TASK REQUIREMENTS: All of the data is to be printed exactly, though the images must be left off.

GIVEN ENTRIES:
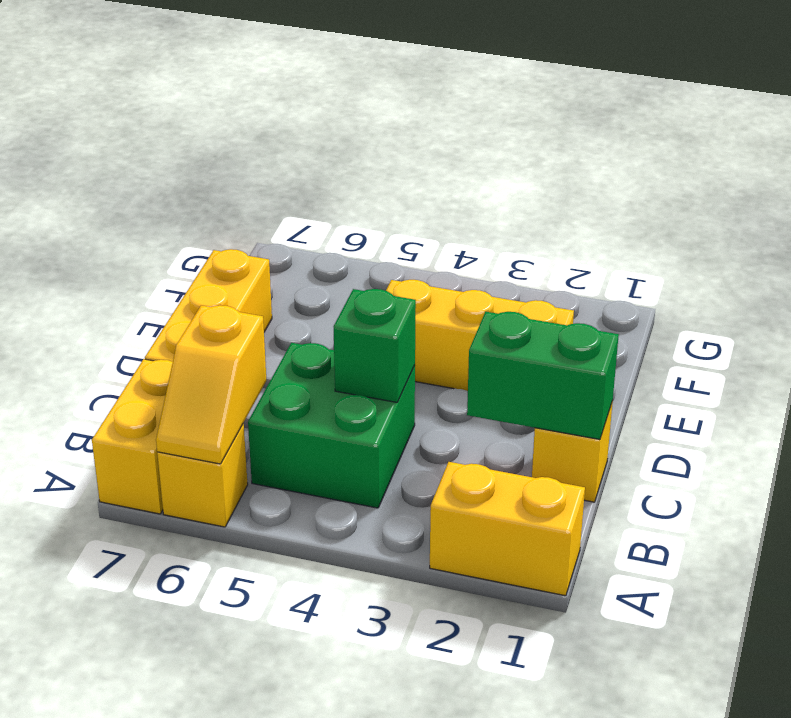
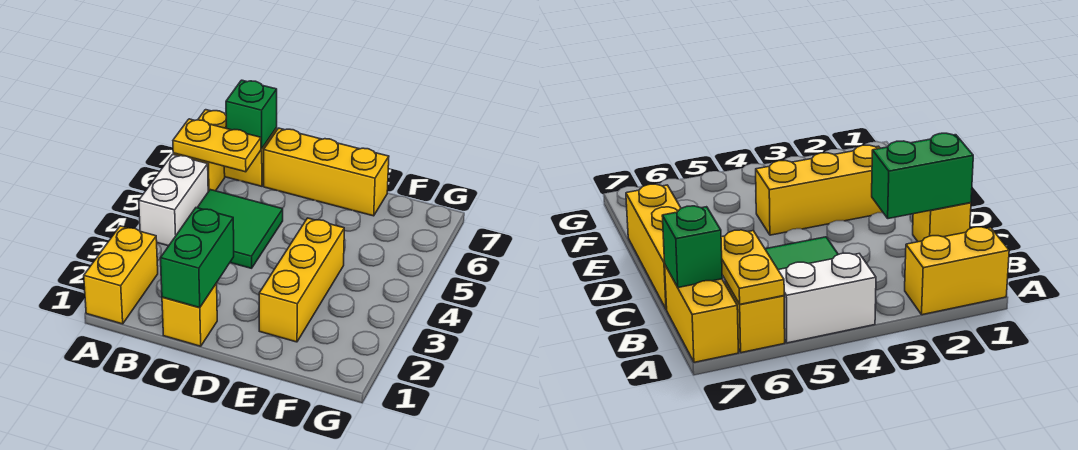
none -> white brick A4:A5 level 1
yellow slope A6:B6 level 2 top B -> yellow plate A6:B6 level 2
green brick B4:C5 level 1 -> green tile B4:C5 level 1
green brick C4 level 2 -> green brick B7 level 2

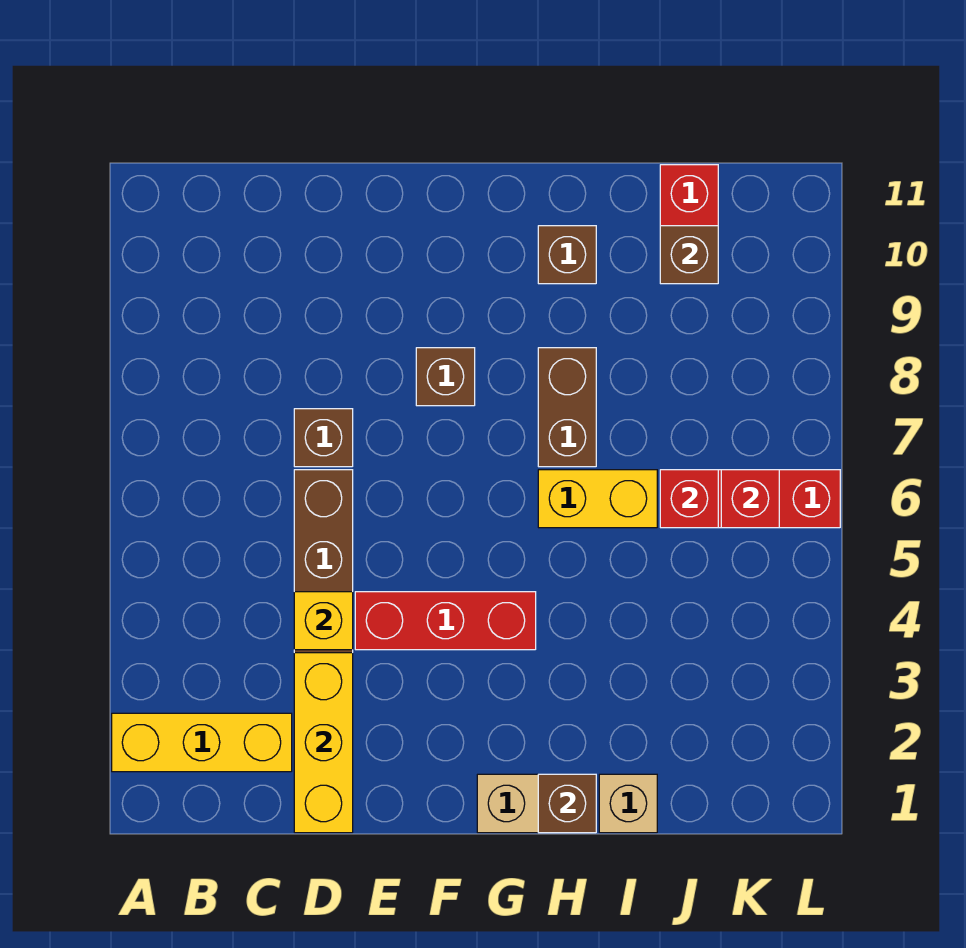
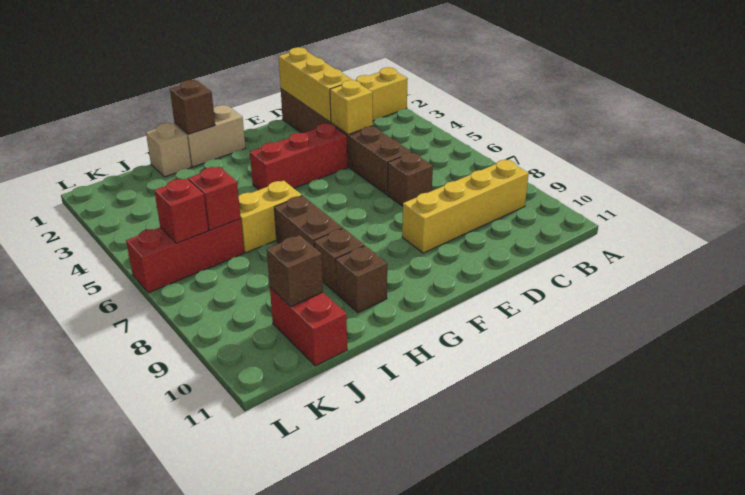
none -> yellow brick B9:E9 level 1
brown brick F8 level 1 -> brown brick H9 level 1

EXPECTED ANSWER:
none -> white brick A4:A5 level 1
yellow slope A6:B6 level 2 top B -> yellow plate A6:B6 level 2
green brick B4:C5 level 1 -> green tile B4:C5 level 1
green brick C4 level 2 -> green brick B7 level 2

none -> yellow brick B9:E9 level 1
brown brick F8 level 1 -> brown brick H9 level 1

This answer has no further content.